▶ [What you will do] Output, exactly and alone, the lines from the one containing "(95, 315) = (461, 501): green" through the last line of the material below, both ends included.
+-------+
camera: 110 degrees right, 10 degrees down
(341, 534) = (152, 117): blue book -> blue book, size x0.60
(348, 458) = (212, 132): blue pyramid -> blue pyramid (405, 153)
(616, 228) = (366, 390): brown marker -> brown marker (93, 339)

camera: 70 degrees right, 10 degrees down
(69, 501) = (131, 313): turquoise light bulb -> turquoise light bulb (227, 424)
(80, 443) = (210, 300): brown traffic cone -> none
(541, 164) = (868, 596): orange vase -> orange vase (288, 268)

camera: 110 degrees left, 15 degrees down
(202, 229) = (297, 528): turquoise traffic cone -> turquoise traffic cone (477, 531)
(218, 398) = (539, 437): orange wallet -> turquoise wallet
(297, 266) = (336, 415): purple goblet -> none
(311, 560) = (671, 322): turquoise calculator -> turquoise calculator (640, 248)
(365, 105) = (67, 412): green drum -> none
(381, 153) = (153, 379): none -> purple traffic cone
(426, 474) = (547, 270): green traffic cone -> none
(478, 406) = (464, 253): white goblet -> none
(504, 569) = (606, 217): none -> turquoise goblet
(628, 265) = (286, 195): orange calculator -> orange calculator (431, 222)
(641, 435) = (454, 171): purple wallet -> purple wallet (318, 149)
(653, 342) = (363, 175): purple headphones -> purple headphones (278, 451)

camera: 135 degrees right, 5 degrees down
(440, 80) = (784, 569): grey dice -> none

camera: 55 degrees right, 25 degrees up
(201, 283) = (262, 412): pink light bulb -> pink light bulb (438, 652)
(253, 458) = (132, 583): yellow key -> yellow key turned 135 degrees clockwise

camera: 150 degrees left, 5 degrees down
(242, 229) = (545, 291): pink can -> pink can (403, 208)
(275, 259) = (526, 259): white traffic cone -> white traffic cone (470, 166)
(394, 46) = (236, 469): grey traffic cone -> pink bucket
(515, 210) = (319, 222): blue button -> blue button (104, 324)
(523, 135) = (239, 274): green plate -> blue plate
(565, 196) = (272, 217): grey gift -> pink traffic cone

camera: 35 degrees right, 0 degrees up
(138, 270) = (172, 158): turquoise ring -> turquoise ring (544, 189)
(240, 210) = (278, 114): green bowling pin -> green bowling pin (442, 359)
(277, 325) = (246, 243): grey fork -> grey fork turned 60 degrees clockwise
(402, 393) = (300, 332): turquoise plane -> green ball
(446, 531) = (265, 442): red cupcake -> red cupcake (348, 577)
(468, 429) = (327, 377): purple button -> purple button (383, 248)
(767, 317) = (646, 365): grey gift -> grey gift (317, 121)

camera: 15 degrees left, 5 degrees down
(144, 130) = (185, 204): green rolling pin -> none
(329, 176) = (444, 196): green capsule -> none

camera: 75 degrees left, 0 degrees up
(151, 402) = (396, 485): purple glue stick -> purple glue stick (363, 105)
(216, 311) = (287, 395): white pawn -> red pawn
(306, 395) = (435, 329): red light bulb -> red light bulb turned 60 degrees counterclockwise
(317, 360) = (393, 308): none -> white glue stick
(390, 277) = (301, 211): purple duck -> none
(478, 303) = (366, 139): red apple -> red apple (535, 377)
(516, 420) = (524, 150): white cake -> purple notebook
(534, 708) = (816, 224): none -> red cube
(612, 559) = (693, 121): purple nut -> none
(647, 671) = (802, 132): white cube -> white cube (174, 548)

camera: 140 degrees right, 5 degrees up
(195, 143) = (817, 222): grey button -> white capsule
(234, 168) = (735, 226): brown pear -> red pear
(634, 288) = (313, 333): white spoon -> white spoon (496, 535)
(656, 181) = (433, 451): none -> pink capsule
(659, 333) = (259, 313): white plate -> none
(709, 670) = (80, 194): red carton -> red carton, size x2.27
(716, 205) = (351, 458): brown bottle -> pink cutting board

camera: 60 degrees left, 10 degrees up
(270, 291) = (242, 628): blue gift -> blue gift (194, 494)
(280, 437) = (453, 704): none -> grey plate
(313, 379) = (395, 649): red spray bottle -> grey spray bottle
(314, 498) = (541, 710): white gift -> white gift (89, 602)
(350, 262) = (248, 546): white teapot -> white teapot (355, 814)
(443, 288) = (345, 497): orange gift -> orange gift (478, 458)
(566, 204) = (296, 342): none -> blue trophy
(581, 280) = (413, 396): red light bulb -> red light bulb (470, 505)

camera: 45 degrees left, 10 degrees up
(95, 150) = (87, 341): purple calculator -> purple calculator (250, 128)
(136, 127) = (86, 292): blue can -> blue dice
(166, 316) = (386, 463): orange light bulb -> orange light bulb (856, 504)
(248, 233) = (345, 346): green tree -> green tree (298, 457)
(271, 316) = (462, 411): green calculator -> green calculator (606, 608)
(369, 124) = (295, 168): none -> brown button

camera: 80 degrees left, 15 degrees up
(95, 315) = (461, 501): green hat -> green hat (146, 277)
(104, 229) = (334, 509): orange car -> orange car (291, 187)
+-------+
▶ [Result]
(95, 315) = (461, 501): green hat -> green hat (146, 277)
(104, 229) = (334, 509): orange car -> orange car (291, 187)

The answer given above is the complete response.